Data for analysis ->
*** Begin section ***

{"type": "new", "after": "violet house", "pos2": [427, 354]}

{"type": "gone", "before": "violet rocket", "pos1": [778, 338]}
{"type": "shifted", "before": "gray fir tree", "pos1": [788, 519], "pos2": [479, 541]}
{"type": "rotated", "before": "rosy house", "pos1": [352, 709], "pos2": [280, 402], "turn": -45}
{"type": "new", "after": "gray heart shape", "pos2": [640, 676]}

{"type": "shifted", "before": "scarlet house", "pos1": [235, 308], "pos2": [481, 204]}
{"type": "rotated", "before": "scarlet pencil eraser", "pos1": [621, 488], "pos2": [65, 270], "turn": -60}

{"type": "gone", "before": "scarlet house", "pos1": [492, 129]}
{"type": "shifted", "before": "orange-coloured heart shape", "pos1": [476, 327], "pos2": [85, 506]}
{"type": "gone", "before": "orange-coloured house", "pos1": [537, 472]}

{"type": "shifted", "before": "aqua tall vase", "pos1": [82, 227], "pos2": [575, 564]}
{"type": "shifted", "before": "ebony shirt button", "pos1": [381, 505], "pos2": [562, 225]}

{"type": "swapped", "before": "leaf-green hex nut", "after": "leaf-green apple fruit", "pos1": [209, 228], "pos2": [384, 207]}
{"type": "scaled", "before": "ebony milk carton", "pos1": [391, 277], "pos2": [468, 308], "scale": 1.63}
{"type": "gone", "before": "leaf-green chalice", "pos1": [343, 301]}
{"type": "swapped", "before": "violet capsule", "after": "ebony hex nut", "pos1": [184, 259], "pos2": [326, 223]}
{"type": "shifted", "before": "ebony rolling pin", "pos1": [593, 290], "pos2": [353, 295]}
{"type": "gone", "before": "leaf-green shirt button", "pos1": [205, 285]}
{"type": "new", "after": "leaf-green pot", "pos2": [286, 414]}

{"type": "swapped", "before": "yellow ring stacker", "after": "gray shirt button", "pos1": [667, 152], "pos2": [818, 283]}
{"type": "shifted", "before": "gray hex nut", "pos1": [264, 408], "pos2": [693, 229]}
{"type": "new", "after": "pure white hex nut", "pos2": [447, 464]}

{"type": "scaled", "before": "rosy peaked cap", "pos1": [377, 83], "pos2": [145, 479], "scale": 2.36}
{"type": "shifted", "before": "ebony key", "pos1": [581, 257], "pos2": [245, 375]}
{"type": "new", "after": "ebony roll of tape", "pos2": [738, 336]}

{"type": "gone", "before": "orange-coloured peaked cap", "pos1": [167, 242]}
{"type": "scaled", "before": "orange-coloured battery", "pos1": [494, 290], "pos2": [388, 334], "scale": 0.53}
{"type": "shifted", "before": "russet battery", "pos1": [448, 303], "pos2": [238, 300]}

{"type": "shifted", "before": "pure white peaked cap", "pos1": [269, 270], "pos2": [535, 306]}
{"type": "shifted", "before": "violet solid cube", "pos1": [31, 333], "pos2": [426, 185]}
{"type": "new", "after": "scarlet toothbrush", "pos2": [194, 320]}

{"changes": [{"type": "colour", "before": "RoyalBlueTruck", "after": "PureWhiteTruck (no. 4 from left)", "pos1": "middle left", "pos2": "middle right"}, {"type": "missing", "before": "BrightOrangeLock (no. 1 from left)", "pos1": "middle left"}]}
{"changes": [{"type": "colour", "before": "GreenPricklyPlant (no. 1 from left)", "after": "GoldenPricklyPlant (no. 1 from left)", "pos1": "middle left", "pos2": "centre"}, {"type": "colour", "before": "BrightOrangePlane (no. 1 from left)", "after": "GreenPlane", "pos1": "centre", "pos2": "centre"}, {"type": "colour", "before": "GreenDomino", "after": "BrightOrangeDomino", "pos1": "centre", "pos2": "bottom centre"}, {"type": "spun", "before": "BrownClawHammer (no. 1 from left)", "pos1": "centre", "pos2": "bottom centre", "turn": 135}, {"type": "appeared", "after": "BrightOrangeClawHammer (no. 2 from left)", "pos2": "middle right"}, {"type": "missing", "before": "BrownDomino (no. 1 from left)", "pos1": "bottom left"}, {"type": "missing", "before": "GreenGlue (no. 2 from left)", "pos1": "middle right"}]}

*** End section ***

Work order -> "rosy" is the string to look for; please copy every line of the records above where it appears.

Answer for this exercise ->
{"type": "rotated", "before": "rosy house", "pos1": [352, 709], "pos2": [280, 402], "turn": -45}
{"type": "scaled", "before": "rosy peaked cap", "pos1": [377, 83], "pos2": [145, 479], "scale": 2.36}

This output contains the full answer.